- [ASSIGNMENT] Return all the data exactly, keeping the pictures out.

- [DATASET CONTENT]

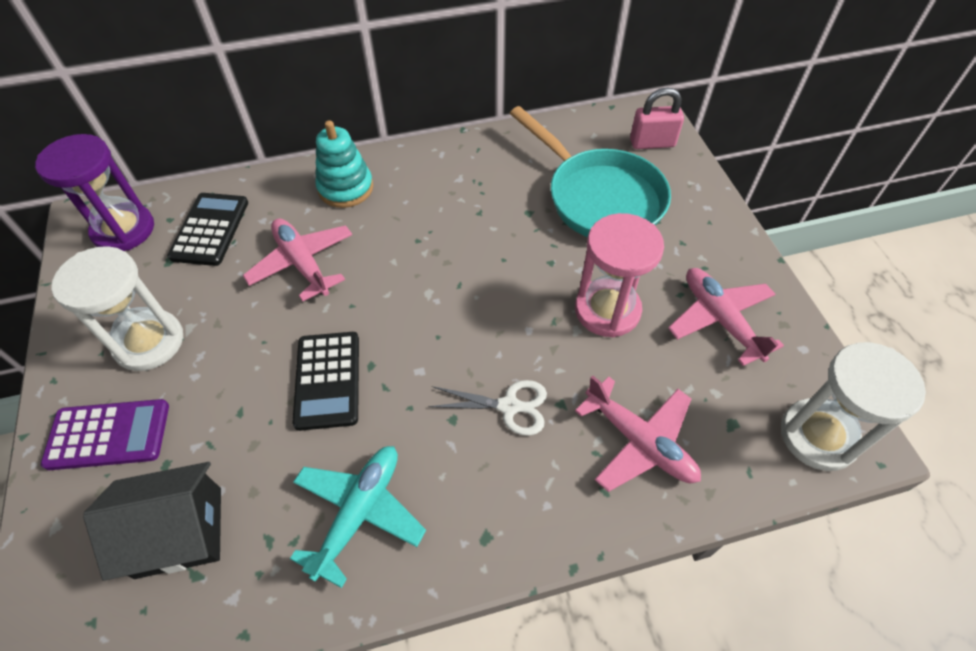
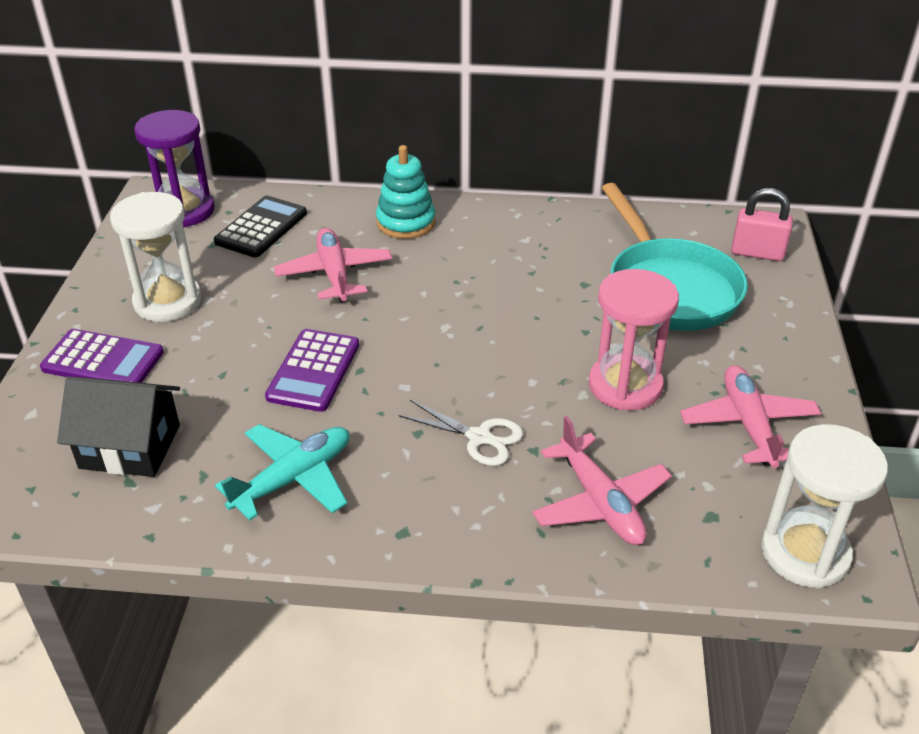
camera: 20 degrees right, 15 degrees down
(327, 380) = (313, 371): black calculator -> purple calculator

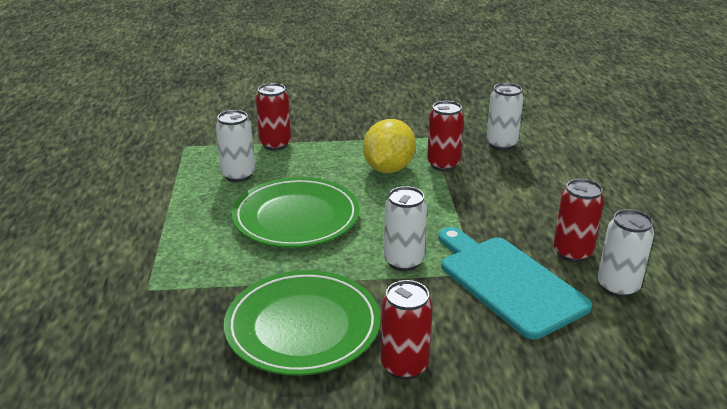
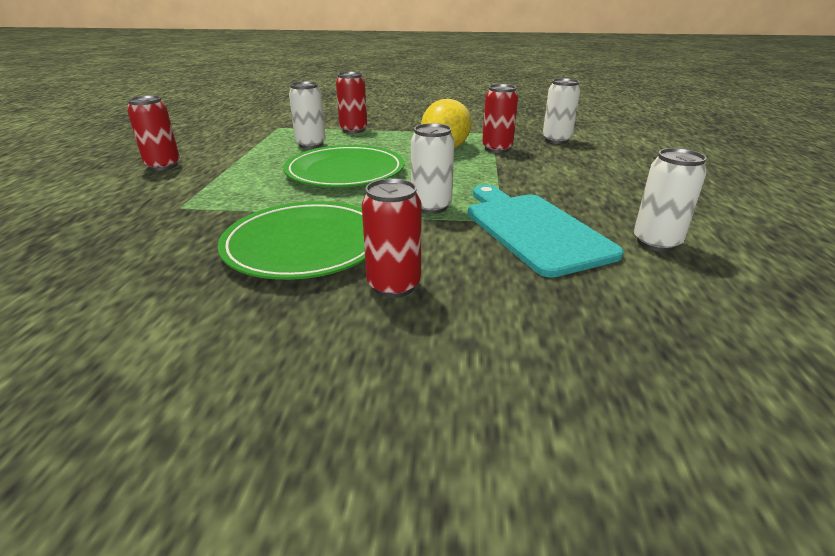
camera: 10 degrees right, 0 degrees up
(572, 253) = (609, 213): red can -> red can (163, 166)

- [REPLY TO THE TASK]
camera: 20 degrees right, 15 degrees down
(327, 380) = (313, 371): black calculator -> purple calculator

camera: 10 degrees right, 0 degrees up
(572, 253) = (609, 213): red can -> red can (163, 166)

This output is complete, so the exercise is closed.